Start of GIVEN INFORMATION

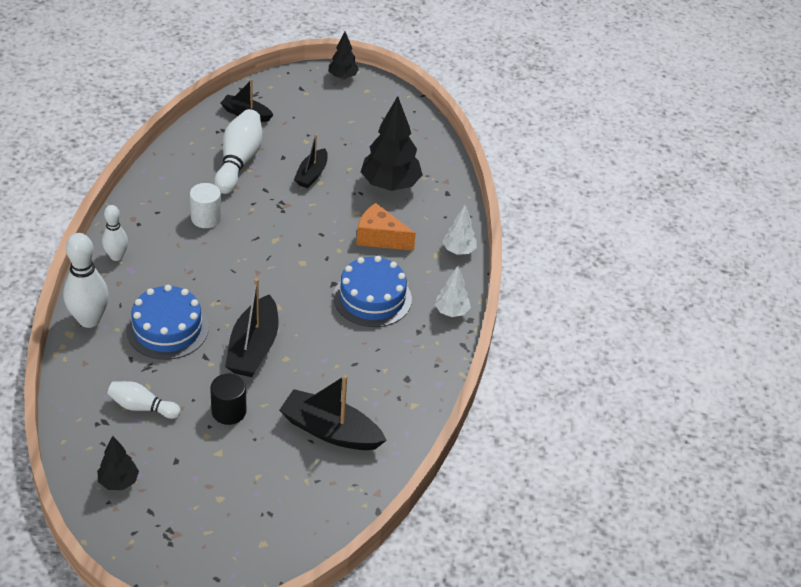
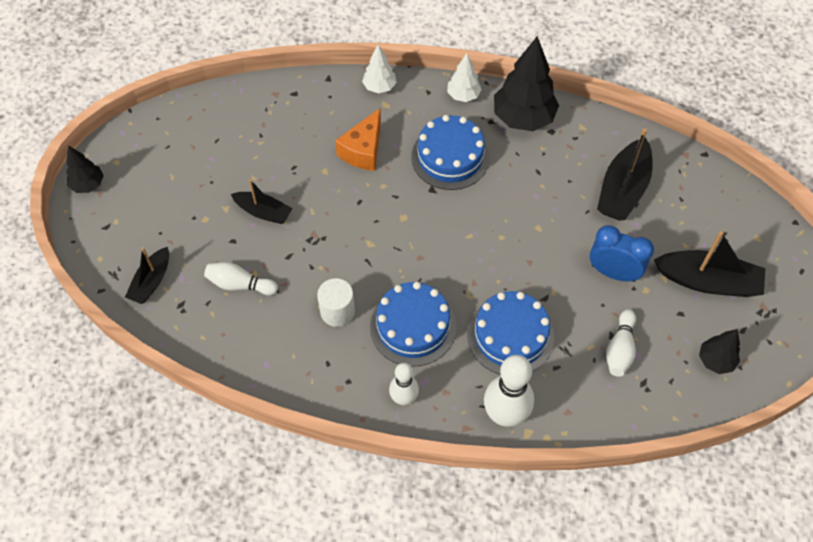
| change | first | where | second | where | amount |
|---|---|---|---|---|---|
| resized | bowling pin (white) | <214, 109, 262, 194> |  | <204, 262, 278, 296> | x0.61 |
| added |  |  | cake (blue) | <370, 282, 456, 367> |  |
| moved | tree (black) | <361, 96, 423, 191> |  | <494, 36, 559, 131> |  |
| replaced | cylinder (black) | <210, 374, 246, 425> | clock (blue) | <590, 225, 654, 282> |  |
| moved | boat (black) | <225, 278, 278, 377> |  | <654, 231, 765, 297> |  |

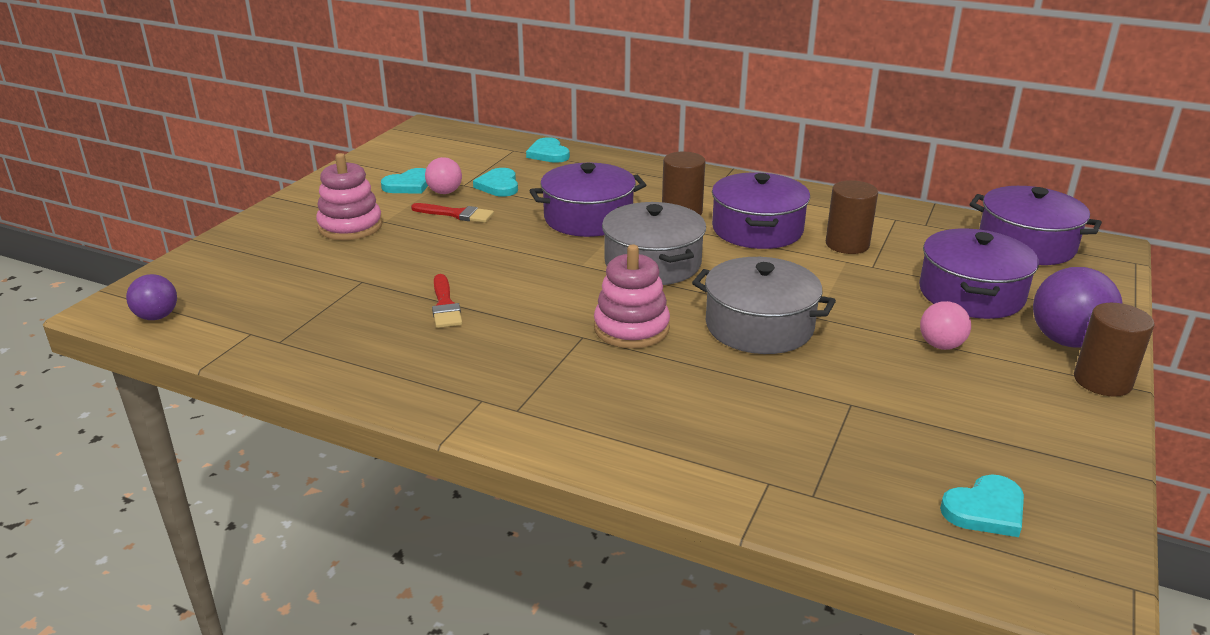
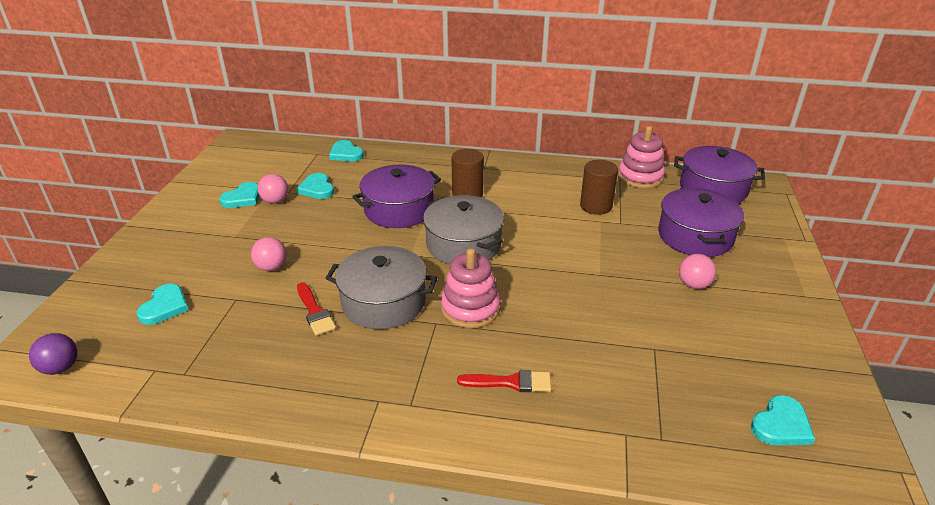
| change | first | where | second | where | amount |
|---|---|---|---|---|---|
| added |  |  | heart (turquoise) | <137, 284, 189, 325> |  |
| added |  |  | ball (pink) | <251, 237, 287, 271> |  |
| moved | pot (grey) | <692, 257, 836, 354> |  | <326, 246, 437, 329> |  |
| moved | brush (red) | <411, 203, 494, 223> |  | <457, 370, 551, 392> |  |
| moved | stacking toy (pink) | <316, 153, 383, 240> |  | <618, 126, 665, 188> |  |
| removed | pot (purple) | <712, 172, 810, 249> |  |  |  |
| removed | ball (purple) | <1033, 267, 1123, 348> |  |  |  |
| removed | cylinder (brown) | <1074, 303, 1154, 397> |  |  |  |

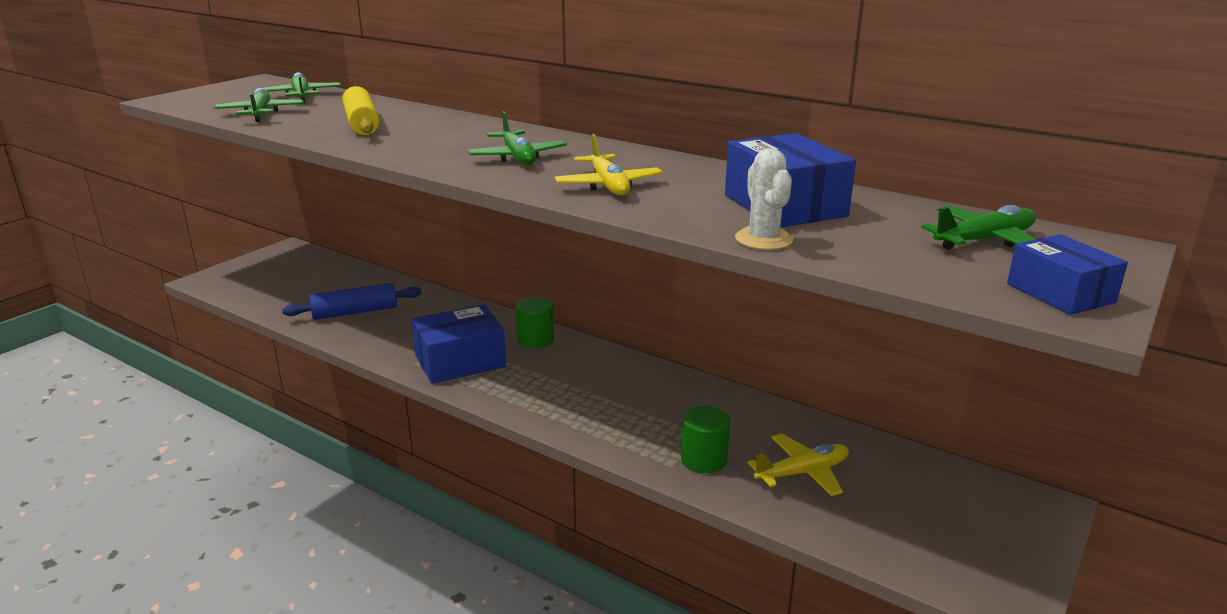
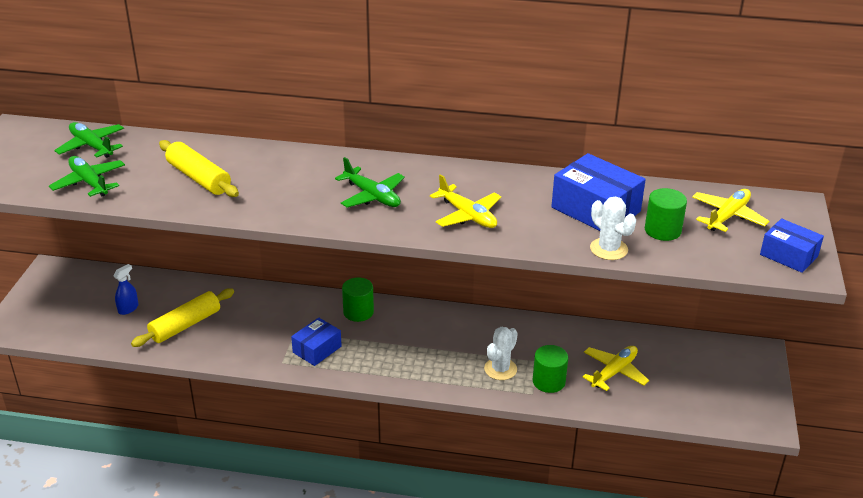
| change | first | where | second | where | amount |
|---|---|---|---|---|---|
| added |  |  | spray bottle (blue) | <113, 264, 138, 315> |  |
| recoloured | rolling pin (blue) | <282, 283, 422, 320> | rolling pin (yellow) | <131, 288, 234, 347> |  |
| resized | box (blue) | <412, 304, 506, 384> |  | <291, 317, 342, 366> | x0.62 |
| added |  |  | cactus (white) | <484, 327, 518, 380> |  |
| added |  |  | cylinder (green) | <645, 188, 687, 241> |  |
| recoloured | plane (green) | <921, 205, 1036, 250> | plane (yellow) | <692, 189, 769, 232> |  |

End of GIVEN INFORMATION

- [WHAT TO WORK ON]
For the entries above, print exactly the lines between the one with "cake (blue) |" and the one with "pot (grey) |", inclusive, with no pictures.

- [EXERCISE SOLUTION]
| added |  |  | cake (blue) | <370, 282, 456, 367> |  |
| moved | tree (black) | <361, 96, 423, 191> |  | <494, 36, 559, 131> |  |
| replaced | cylinder (black) | <210, 374, 246, 425> | clock (blue) | <590, 225, 654, 282> |  |
| moved | boat (black) | <225, 278, 278, 377> |  | <654, 231, 765, 297> |  |

| change | first | where | second | where | amount |
|---|---|---|---|---|---|
| added |  |  | heart (turquoise) | <137, 284, 189, 325> |  |
| added |  |  | ball (pink) | <251, 237, 287, 271> |  |
| moved | pot (grey) | <692, 257, 836, 354> |  | <326, 246, 437, 329> |  |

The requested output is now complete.